**Task material**
***

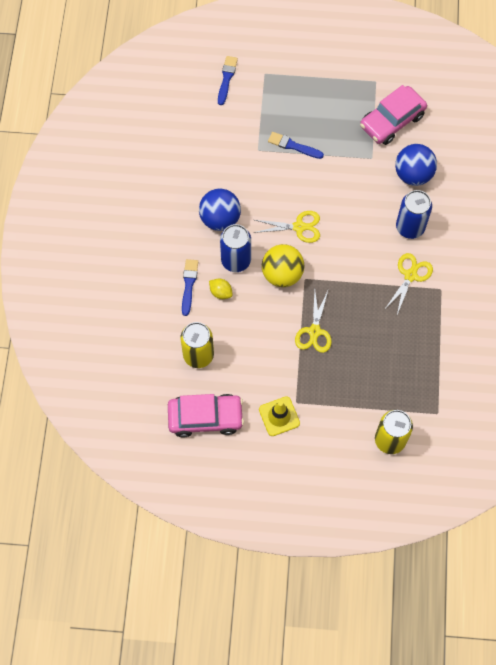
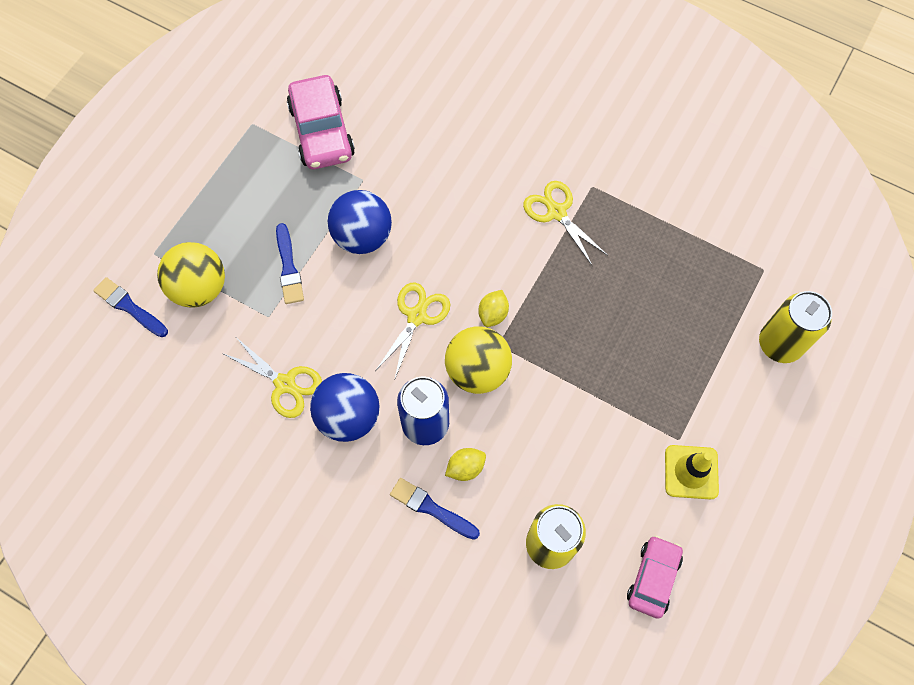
camera: 65 degrees left, 0 degrees up
(205, 418) = (653, 578): pink car -> pink car, size x0.64
(256, 107) = (199, 288): none -> yellow ball
(293, 146) = (288, 267): blue brush -> blue brush turned 60 degrees counterclockwise
(314, 331) = (583, 367): yellow scissors -> yellow scissors (285, 384)
(322, 267) = (493, 314): none -> yellow lemon
(410, 227) = (487, 181): blue can -> none
(413, 174) = (413, 143): blue ball -> blue ball (362, 236)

***

**Work instructions**
Exact copies of the lines from the one containing "(205, 418) = (653, 578): pink" through the end of the listing, both included, are the only thing wanted.

**Exercise result**
(205, 418) = (653, 578): pink car -> pink car, size x0.64
(256, 107) = (199, 288): none -> yellow ball
(293, 146) = (288, 267): blue brush -> blue brush turned 60 degrees counterclockwise
(314, 331) = (583, 367): yellow scissors -> yellow scissors (285, 384)
(322, 267) = (493, 314): none -> yellow lemon
(410, 227) = (487, 181): blue can -> none
(413, 174) = (413, 143): blue ball -> blue ball (362, 236)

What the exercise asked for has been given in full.